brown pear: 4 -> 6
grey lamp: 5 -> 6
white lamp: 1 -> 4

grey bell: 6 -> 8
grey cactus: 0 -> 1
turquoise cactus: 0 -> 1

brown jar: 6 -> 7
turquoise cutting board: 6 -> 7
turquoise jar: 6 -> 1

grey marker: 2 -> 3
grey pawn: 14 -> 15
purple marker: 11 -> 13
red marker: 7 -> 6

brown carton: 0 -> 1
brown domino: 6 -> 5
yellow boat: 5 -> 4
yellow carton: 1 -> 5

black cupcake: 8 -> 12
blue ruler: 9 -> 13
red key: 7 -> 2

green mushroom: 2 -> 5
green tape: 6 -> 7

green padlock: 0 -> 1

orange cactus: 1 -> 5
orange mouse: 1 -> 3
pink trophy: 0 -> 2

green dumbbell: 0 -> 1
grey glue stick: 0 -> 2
● ● ● ● ●
Action item:
Please restate, word for word, the lines of the entries that run from the first line through the one holding "brown domino: 6 -> 5", and add nothing.

Response:
brown pear: 4 -> 6
grey lamp: 5 -> 6
white lamp: 1 -> 4

grey bell: 6 -> 8
grey cactus: 0 -> 1
turquoise cactus: 0 -> 1

brown jar: 6 -> 7
turquoise cutting board: 6 -> 7
turquoise jar: 6 -> 1

grey marker: 2 -> 3
grey pawn: 14 -> 15
purple marker: 11 -> 13
red marker: 7 -> 6

brown carton: 0 -> 1
brown domino: 6 -> 5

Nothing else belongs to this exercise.